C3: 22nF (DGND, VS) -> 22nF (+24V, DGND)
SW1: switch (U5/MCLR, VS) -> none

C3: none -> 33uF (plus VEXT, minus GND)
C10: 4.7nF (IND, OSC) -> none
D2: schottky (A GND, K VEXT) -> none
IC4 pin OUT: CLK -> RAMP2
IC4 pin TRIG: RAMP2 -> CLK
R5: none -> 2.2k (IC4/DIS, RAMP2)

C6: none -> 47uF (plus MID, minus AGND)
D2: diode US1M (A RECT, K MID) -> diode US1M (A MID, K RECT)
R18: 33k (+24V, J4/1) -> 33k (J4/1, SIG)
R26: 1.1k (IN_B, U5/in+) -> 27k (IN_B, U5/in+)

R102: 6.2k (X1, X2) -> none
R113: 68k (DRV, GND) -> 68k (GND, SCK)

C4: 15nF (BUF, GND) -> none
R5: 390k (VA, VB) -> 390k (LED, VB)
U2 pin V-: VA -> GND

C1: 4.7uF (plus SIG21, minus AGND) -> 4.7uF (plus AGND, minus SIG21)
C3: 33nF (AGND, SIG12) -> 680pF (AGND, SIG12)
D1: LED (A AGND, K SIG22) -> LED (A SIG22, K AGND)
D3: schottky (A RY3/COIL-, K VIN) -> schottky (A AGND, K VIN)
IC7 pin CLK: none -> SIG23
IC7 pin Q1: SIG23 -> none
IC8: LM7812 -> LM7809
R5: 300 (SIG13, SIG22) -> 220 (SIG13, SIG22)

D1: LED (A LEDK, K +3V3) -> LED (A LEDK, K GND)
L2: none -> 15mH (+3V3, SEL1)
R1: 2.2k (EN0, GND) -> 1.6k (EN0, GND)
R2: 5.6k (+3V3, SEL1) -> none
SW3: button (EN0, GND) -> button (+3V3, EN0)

━━━━━━━━━━━━━━━━━━━━━━━━━━━━━━

YOUR ASSIGNMENT => Could you transcribe all of the entries exactly, leaving nothing out?

TASK RESPONSE =>
C3: 22nF (DGND, VS) -> 22nF (+24V, DGND)
SW1: switch (U5/MCLR, VS) -> none

C3: none -> 33uF (plus VEXT, minus GND)
C10: 4.7nF (IND, OSC) -> none
D2: schottky (A GND, K VEXT) -> none
IC4 pin OUT: CLK -> RAMP2
IC4 pin TRIG: RAMP2 -> CLK
R5: none -> 2.2k (IC4/DIS, RAMP2)

C6: none -> 47uF (plus MID, minus AGND)
D2: diode US1M (A RECT, K MID) -> diode US1M (A MID, K RECT)
R18: 33k (+24V, J4/1) -> 33k (J4/1, SIG)
R26: 1.1k (IN_B, U5/in+) -> 27k (IN_B, U5/in+)

R102: 6.2k (X1, X2) -> none
R113: 68k (DRV, GND) -> 68k (GND, SCK)

C4: 15nF (BUF, GND) -> none
R5: 390k (VA, VB) -> 390k (LED, VB)
U2 pin V-: VA -> GND

C1: 4.7uF (plus SIG21, minus AGND) -> 4.7uF (plus AGND, minus SIG21)
C3: 33nF (AGND, SIG12) -> 680pF (AGND, SIG12)
D1: LED (A AGND, K SIG22) -> LED (A SIG22, K AGND)
D3: schottky (A RY3/COIL-, K VIN) -> schottky (A AGND, K VIN)
IC7 pin CLK: none -> SIG23
IC7 pin Q1: SIG23 -> none
IC8: LM7812 -> LM7809
R5: 300 (SIG13, SIG22) -> 220 (SIG13, SIG22)

D1: LED (A LEDK, K +3V3) -> LED (A LEDK, K GND)
L2: none -> 15mH (+3V3, SEL1)
R1: 2.2k (EN0, GND) -> 1.6k (EN0, GND)
R2: 5.6k (+3V3, SEL1) -> none
SW3: button (EN0, GND) -> button (+3V3, EN0)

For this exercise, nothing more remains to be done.